● **Aim of the exercise**: Print the records exactly. Every mark must remain.

/---

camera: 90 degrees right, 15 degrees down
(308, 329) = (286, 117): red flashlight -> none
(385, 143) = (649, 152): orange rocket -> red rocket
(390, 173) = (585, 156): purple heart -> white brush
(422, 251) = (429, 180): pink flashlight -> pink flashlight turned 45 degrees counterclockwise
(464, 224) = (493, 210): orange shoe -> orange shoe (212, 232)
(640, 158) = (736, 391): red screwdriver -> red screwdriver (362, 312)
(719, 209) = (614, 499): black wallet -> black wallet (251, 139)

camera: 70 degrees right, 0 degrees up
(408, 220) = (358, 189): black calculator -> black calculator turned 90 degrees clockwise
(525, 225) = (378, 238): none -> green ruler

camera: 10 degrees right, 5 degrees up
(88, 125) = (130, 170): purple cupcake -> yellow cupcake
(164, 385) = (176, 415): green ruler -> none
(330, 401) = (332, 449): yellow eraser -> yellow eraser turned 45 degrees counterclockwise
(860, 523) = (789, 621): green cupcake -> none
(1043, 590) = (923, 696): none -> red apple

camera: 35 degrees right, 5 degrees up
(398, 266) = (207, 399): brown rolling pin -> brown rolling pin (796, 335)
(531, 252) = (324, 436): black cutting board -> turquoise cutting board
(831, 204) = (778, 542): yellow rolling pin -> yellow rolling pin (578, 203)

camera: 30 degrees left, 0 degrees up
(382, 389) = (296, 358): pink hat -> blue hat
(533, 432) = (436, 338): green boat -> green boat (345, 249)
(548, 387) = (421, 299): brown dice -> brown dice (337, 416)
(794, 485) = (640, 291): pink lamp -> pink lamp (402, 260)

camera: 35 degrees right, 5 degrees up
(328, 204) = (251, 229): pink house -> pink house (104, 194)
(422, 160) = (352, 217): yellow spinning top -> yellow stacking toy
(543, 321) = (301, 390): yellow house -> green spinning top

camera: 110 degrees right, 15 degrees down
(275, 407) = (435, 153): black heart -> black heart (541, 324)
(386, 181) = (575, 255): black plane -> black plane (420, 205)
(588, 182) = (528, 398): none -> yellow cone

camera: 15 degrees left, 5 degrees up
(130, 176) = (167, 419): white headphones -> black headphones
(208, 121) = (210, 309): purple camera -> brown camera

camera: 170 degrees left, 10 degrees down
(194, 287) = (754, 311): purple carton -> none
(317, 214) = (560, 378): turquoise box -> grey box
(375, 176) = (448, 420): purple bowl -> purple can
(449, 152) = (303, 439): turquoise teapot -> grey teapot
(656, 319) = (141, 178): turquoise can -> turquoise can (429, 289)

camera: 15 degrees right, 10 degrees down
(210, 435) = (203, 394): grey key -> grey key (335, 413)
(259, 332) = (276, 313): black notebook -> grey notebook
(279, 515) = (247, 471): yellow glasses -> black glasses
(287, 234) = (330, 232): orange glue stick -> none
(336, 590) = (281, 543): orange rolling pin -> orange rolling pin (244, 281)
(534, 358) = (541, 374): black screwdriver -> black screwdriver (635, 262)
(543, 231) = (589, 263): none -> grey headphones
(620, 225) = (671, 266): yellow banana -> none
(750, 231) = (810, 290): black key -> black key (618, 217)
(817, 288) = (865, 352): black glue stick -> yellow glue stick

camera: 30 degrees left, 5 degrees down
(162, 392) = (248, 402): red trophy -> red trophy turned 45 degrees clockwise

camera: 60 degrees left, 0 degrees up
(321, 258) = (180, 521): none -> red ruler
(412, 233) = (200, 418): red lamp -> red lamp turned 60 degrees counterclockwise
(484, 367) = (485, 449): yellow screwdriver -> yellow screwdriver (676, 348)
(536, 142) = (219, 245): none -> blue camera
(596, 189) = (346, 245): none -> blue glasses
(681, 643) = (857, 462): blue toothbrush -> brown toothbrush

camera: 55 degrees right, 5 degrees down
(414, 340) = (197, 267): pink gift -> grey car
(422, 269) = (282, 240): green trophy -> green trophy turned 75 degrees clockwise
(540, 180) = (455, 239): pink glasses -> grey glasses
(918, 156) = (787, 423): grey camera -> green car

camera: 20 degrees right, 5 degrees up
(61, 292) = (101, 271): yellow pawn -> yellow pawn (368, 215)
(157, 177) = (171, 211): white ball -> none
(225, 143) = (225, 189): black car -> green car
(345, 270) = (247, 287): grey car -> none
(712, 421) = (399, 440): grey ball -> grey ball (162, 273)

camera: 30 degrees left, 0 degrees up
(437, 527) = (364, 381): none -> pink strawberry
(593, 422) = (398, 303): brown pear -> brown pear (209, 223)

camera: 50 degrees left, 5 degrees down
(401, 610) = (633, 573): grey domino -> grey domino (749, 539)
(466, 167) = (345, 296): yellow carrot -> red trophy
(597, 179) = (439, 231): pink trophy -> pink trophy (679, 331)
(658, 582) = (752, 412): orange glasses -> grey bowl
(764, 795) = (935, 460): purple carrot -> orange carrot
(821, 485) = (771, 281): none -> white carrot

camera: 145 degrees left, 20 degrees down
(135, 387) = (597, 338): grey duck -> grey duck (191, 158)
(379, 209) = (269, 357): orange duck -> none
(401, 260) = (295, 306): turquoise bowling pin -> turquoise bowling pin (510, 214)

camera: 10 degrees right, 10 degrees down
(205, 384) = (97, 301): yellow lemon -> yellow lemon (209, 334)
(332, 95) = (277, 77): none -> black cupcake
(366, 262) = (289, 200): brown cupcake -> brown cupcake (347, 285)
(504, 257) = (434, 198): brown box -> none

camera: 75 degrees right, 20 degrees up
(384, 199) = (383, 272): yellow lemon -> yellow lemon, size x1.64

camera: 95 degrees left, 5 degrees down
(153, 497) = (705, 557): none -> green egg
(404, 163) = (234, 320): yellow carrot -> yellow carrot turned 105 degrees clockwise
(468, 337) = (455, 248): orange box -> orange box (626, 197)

\---

● **Task answer**:
camera: 90 degrees right, 15 degrees down
(308, 329) = (286, 117): red flashlight -> none
(385, 143) = (649, 152): orange rocket -> red rocket
(390, 173) = (585, 156): purple heart -> white brush
(422, 251) = (429, 180): pink flashlight -> pink flashlight turned 45 degrees counterclockwise
(464, 224) = (493, 210): orange shoe -> orange shoe (212, 232)
(640, 158) = (736, 391): red screwdriver -> red screwdriver (362, 312)
(719, 209) = (614, 499): black wallet -> black wallet (251, 139)

camera: 70 degrees right, 0 degrees up
(408, 220) = (358, 189): black calculator -> black calculator turned 90 degrees clockwise
(525, 225) = (378, 238): none -> green ruler

camera: 10 degrees right, 5 degrees up
(88, 125) = (130, 170): purple cupcake -> yellow cupcake
(164, 385) = (176, 415): green ruler -> none
(330, 401) = (332, 449): yellow eraser -> yellow eraser turned 45 degrees counterclockwise
(860, 523) = (789, 621): green cupcake -> none
(1043, 590) = (923, 696): none -> red apple

camera: 35 degrees right, 5 degrees up
(398, 266) = (207, 399): brown rolling pin -> brown rolling pin (796, 335)
(531, 252) = (324, 436): black cutting board -> turquoise cutting board
(831, 204) = (778, 542): yellow rolling pin -> yellow rolling pin (578, 203)

camera: 30 degrees left, 0 degrees up
(382, 389) = (296, 358): pink hat -> blue hat
(533, 432) = (436, 338): green boat -> green boat (345, 249)
(548, 387) = (421, 299): brown dice -> brown dice (337, 416)
(794, 485) = (640, 291): pink lamp -> pink lamp (402, 260)

camera: 35 degrees right, 5 degrees up
(328, 204) = (251, 229): pink house -> pink house (104, 194)
(422, 160) = (352, 217): yellow spinning top -> yellow stacking toy
(543, 321) = (301, 390): yellow house -> green spinning top

camera: 110 degrees right, 15 degrees down
(275, 407) = (435, 153): black heart -> black heart (541, 324)
(386, 181) = (575, 255): black plane -> black plane (420, 205)
(588, 182) = (528, 398): none -> yellow cone

camera: 15 degrees left, 5 degrees up
(130, 176) = (167, 419): white headphones -> black headphones
(208, 121) = (210, 309): purple camera -> brown camera

camera: 170 degrees left, 10 degrees down
(194, 287) = (754, 311): purple carton -> none
(317, 214) = (560, 378): turquoise box -> grey box
(375, 176) = (448, 420): purple bowl -> purple can
(449, 152) = (303, 439): turquoise teapot -> grey teapot
(656, 319) = (141, 178): turquoise can -> turquoise can (429, 289)

camera: 15 degrees right, 10 degrees down
(210, 435) = (203, 394): grey key -> grey key (335, 413)
(259, 332) = (276, 313): black notebook -> grey notebook
(279, 515) = (247, 471): yellow glasses -> black glasses
(287, 234) = (330, 232): orange glue stick -> none
(336, 590) = (281, 543): orange rolling pin -> orange rolling pin (244, 281)
(534, 358) = (541, 374): black screwdriver -> black screwdriver (635, 262)
(543, 231) = (589, 263): none -> grey headphones
(620, 225) = (671, 266): yellow banana -> none
(750, 231) = (810, 290): black key -> black key (618, 217)
(817, 288) = (865, 352): black glue stick -> yellow glue stick

camera: 30 degrees left, 5 degrees down
(162, 392) = (248, 402): red trophy -> red trophy turned 45 degrees clockwise

camera: 60 degrees left, 0 degrees up
(321, 258) = (180, 521): none -> red ruler
(412, 233) = (200, 418): red lamp -> red lamp turned 60 degrees counterclockwise
(484, 367) = (485, 449): yellow screwdriver -> yellow screwdriver (676, 348)
(536, 142) = (219, 245): none -> blue camera
(596, 189) = (346, 245): none -> blue glasses
(681, 643) = (857, 462): blue toothbrush -> brown toothbrush

camera: 55 degrees right, 5 degrees down
(414, 340) = (197, 267): pink gift -> grey car
(422, 269) = (282, 240): green trophy -> green trophy turned 75 degrees clockwise
(540, 180) = (455, 239): pink glasses -> grey glasses
(918, 156) = (787, 423): grey camera -> green car

camera: 20 degrees right, 5 degrees up
(61, 292) = (101, 271): yellow pawn -> yellow pawn (368, 215)
(157, 177) = (171, 211): white ball -> none
(225, 143) = (225, 189): black car -> green car
(345, 270) = (247, 287): grey car -> none
(712, 421) = (399, 440): grey ball -> grey ball (162, 273)

camera: 30 degrees left, 0 degrees up
(437, 527) = (364, 381): none -> pink strawberry
(593, 422) = (398, 303): brown pear -> brown pear (209, 223)

camera: 50 degrees left, 5 degrees down
(401, 610) = (633, 573): grey domino -> grey domino (749, 539)
(466, 167) = (345, 296): yellow carrot -> red trophy
(597, 179) = (439, 231): pink trophy -> pink trophy (679, 331)
(658, 582) = (752, 412): orange glasses -> grey bowl
(764, 795) = (935, 460): purple carrot -> orange carrot
(821, 485) = (771, 281): none -> white carrot

camera: 145 degrees left, 20 degrees down
(135, 387) = (597, 338): grey duck -> grey duck (191, 158)
(379, 209) = (269, 357): orange duck -> none
(401, 260) = (295, 306): turquoise bowling pin -> turquoise bowling pin (510, 214)

camera: 10 degrees right, 10 degrees down
(205, 384) = (97, 301): yellow lemon -> yellow lemon (209, 334)
(332, 95) = (277, 77): none -> black cupcake
(366, 262) = (289, 200): brown cupcake -> brown cupcake (347, 285)
(504, 257) = (434, 198): brown box -> none

camera: 75 degrees right, 20 degrees up
(384, 199) = (383, 272): yellow lemon -> yellow lemon, size x1.64

camera: 95 degrees left, 5 degrees down
(153, 497) = (705, 557): none -> green egg
(404, 163) = (234, 320): yellow carrot -> yellow carrot turned 105 degrees clockwise
(468, 337) = (455, 248): orange box -> orange box (626, 197)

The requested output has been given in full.